------ Exercise data ------

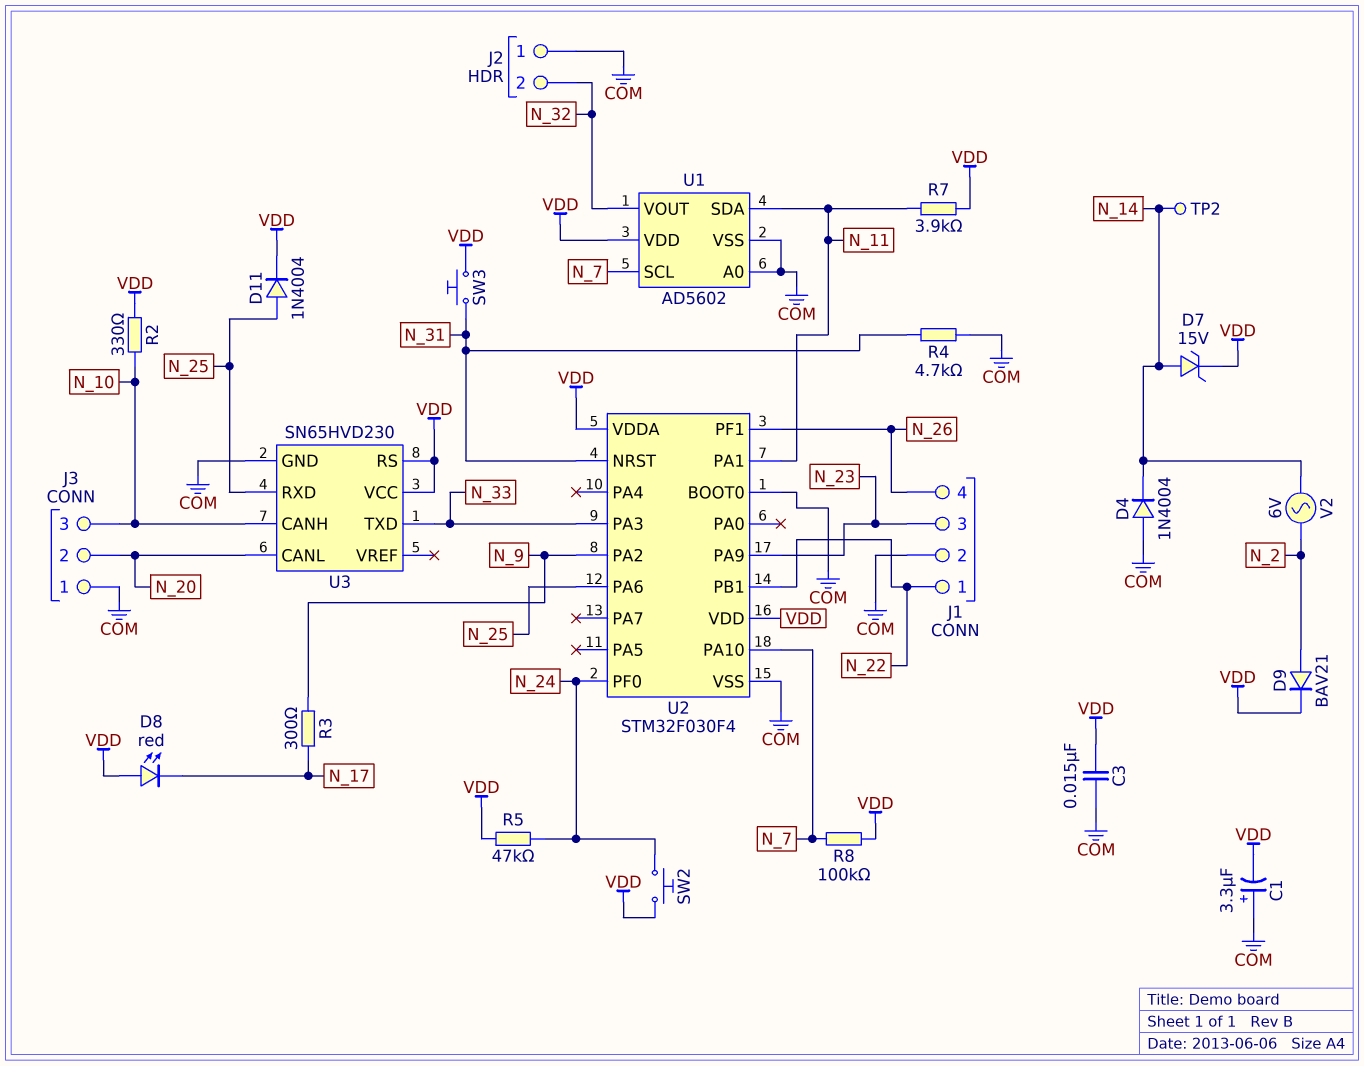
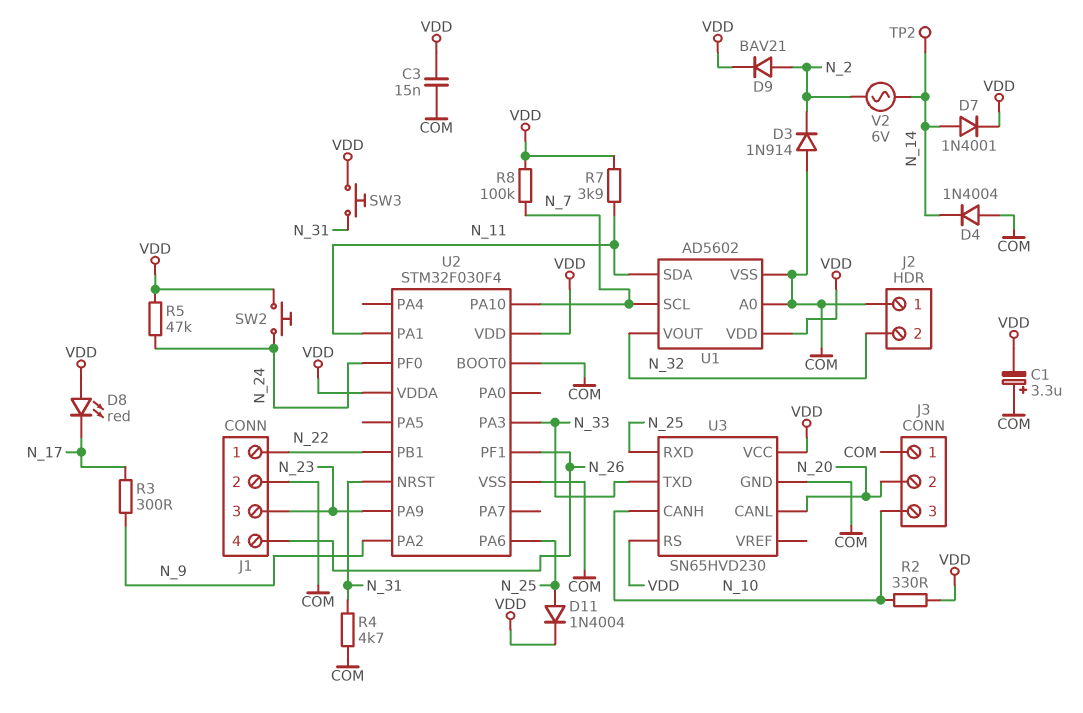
D3: none -> diode 1N914 (A COM, K N_2)
D7: zener 15V (A N_14, K VDD) -> diode 1N4001 (A N_14, K VDD)

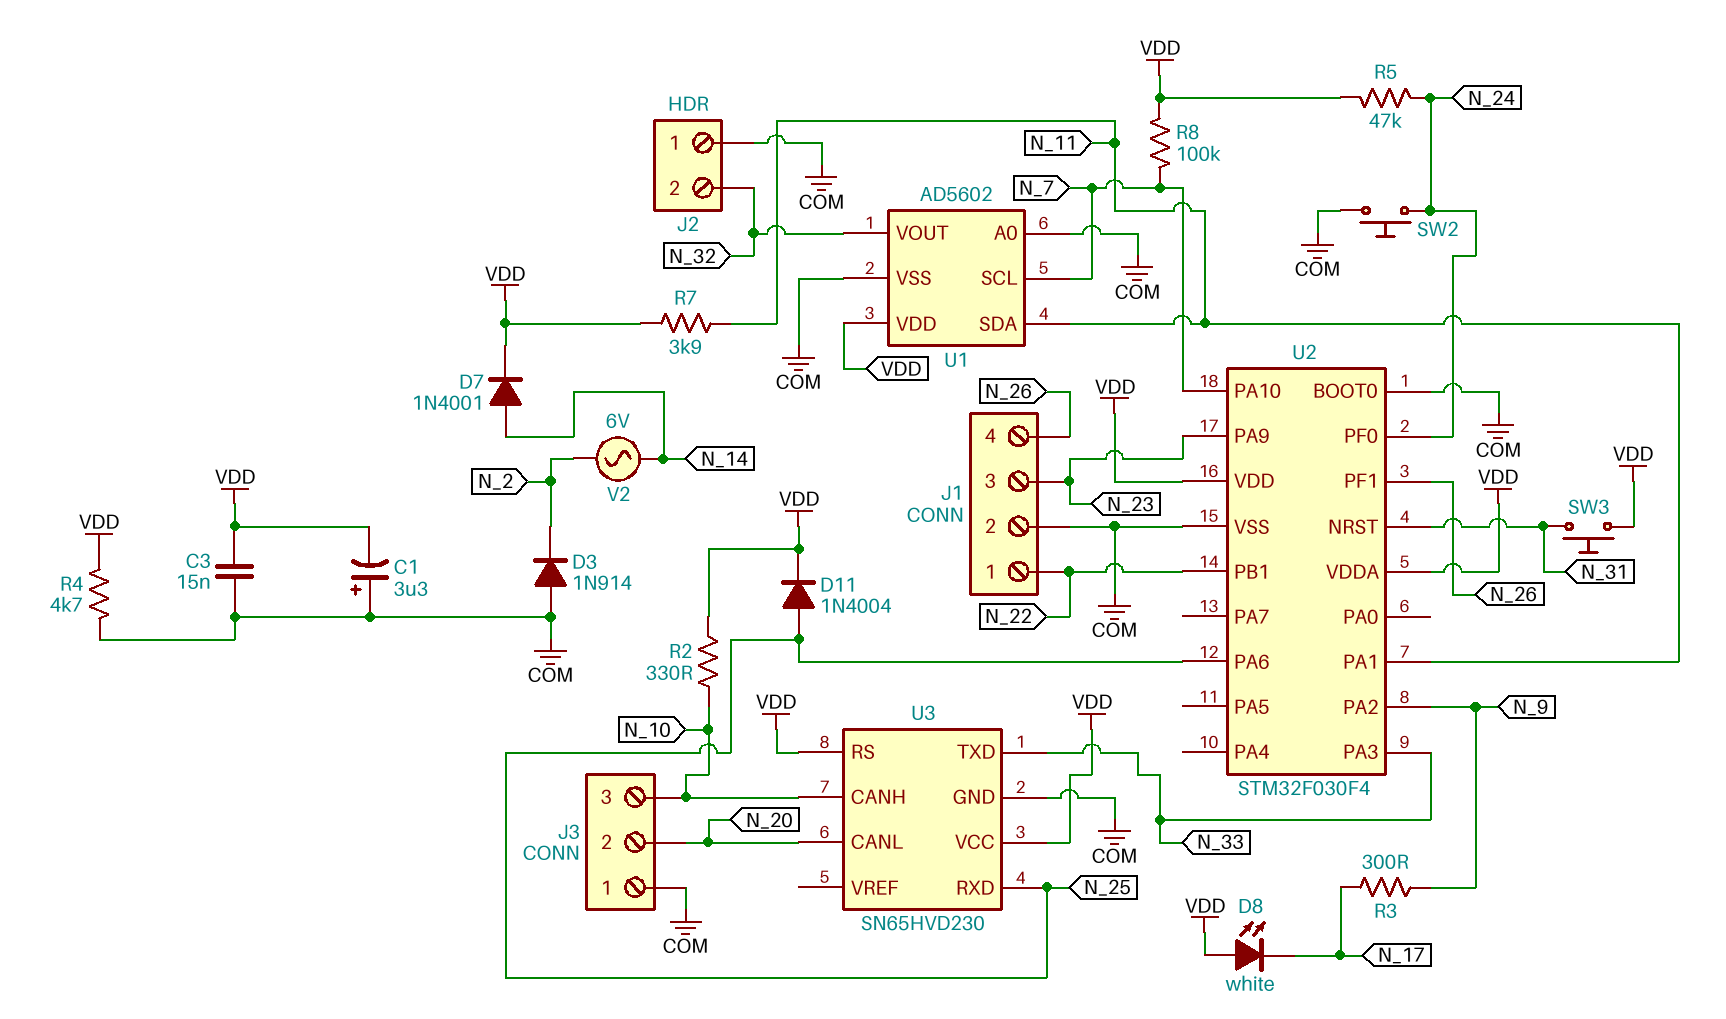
D4: diode 1N4004 (A COM, K N_14) -> none
D8: LED red (A VDD, K N_17) -> LED white (A VDD, K N_17)
D9: diode BAV21 (A N_2, K VDD) -> none
R4: 4.7k (COM, N_31) -> 4.7k (COM, VDD)
SW2: button (N_24, VDD) -> button (COM, N_24)
TP2: test point (N_14) -> none

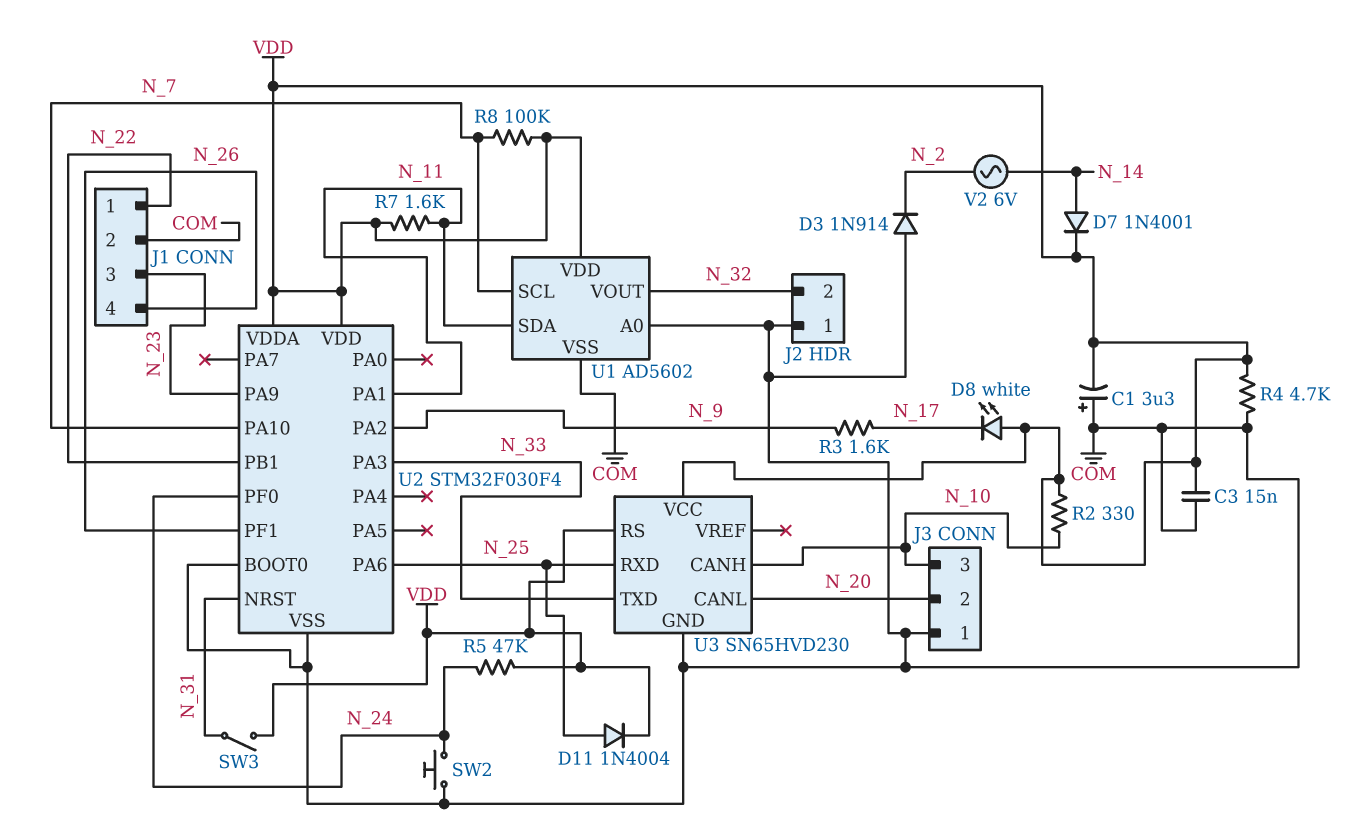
R3: 300 (N_9, N_17) -> 1.6k (N_9, N_17)
R7: 3.9k (N_11, VDD) -> 1.6k (N_11, VDD)
SW3: button (N_31, VDD) -> switch (N_31, VDD)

------

Task requirements: From the first line to the last, set down the records word for word and drop the images.

Exercise output:
D3: none -> diode 1N914 (A COM, K N_2)
D7: zener 15V (A N_14, K VDD) -> diode 1N4001 (A N_14, K VDD)

D4: diode 1N4004 (A COM, K N_14) -> none
D8: LED red (A VDD, K N_17) -> LED white (A VDD, K N_17)
D9: diode BAV21 (A N_2, K VDD) -> none
R4: 4.7k (COM, N_31) -> 4.7k (COM, VDD)
SW2: button (N_24, VDD) -> button (COM, N_24)
TP2: test point (N_14) -> none

R3: 300 (N_9, N_17) -> 1.6k (N_9, N_17)
R7: 3.9k (N_11, VDD) -> 1.6k (N_11, VDD)
SW3: button (N_31, VDD) -> switch (N_31, VDD)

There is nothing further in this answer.